**How to complete this task**
Each of the lines from the one that contains "The ball/black at [77 299] appeared." to the end of the entries below should be output exactly.

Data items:
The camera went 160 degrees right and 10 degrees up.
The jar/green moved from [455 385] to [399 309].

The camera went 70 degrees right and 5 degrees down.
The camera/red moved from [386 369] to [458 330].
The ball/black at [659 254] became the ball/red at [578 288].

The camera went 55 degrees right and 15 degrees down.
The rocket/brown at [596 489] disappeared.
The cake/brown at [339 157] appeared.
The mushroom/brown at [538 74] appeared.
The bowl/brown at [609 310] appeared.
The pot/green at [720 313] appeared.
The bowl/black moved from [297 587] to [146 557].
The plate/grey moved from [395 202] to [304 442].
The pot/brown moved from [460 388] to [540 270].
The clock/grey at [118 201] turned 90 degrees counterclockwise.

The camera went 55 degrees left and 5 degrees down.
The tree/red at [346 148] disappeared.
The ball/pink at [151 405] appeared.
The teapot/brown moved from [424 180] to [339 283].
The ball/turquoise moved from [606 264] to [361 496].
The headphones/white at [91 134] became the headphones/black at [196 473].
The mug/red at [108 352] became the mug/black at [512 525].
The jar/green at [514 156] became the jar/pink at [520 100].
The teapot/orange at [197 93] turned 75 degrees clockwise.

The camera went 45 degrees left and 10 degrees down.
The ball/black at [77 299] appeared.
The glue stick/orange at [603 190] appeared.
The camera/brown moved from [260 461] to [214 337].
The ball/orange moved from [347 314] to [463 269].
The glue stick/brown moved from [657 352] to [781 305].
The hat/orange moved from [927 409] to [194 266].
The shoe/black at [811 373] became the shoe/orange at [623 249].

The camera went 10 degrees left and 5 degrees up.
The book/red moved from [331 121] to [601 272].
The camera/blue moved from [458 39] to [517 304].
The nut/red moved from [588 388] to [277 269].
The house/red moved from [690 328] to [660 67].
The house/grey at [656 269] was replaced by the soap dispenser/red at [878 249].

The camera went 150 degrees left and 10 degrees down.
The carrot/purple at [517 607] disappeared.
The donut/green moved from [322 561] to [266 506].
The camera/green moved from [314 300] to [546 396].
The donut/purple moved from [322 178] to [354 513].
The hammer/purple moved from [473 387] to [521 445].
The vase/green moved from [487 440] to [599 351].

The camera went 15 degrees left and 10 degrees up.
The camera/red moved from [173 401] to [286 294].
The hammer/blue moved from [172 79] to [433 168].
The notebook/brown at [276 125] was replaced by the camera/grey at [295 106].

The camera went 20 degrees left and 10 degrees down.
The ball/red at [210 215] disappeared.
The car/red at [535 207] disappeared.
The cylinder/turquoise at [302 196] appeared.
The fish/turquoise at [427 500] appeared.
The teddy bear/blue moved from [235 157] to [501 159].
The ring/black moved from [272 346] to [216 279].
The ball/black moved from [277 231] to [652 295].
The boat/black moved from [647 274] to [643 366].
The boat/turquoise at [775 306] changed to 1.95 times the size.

**Written answer**
The ball/black at [77 299] appeared.
The glue stick/orange at [603 190] appeared.
The camera/brown moved from [260 461] to [214 337].
The ball/orange moved from [347 314] to [463 269].
The glue stick/brown moved from [657 352] to [781 305].
The hat/orange moved from [927 409] to [194 266].
The shoe/black at [811 373] became the shoe/orange at [623 249].

The camera went 10 degrees left and 5 degrees up.
The book/red moved from [331 121] to [601 272].
The camera/blue moved from [458 39] to [517 304].
The nut/red moved from [588 388] to [277 269].
The house/red moved from [690 328] to [660 67].
The house/grey at [656 269] was replaced by the soap dispenser/red at [878 249].

The camera went 150 degrees left and 10 degrees down.
The carrot/purple at [517 607] disappeared.
The donut/green moved from [322 561] to [266 506].
The camera/green moved from [314 300] to [546 396].
The donut/purple moved from [322 178] to [354 513].
The hammer/purple moved from [473 387] to [521 445].
The vase/green moved from [487 440] to [599 351].

The camera went 15 degrees left and 10 degrees up.
The camera/red moved from [173 401] to [286 294].
The hammer/blue moved from [172 79] to [433 168].
The notebook/brown at [276 125] was replaced by the camera/grey at [295 106].

The camera went 20 degrees left and 10 degrees down.
The ball/red at [210 215] disappeared.
The car/red at [535 207] disappeared.
The cylinder/turquoise at [302 196] appeared.
The fish/turquoise at [427 500] appeared.
The teddy bear/blue moved from [235 157] to [501 159].
The ring/black moved from [272 346] to [216 279].
The ball/black moved from [277 231] to [652 295].
The boat/black moved from [647 274] to [643 366].
The boat/turquoise at [775 306] changed to 1.95 times the size.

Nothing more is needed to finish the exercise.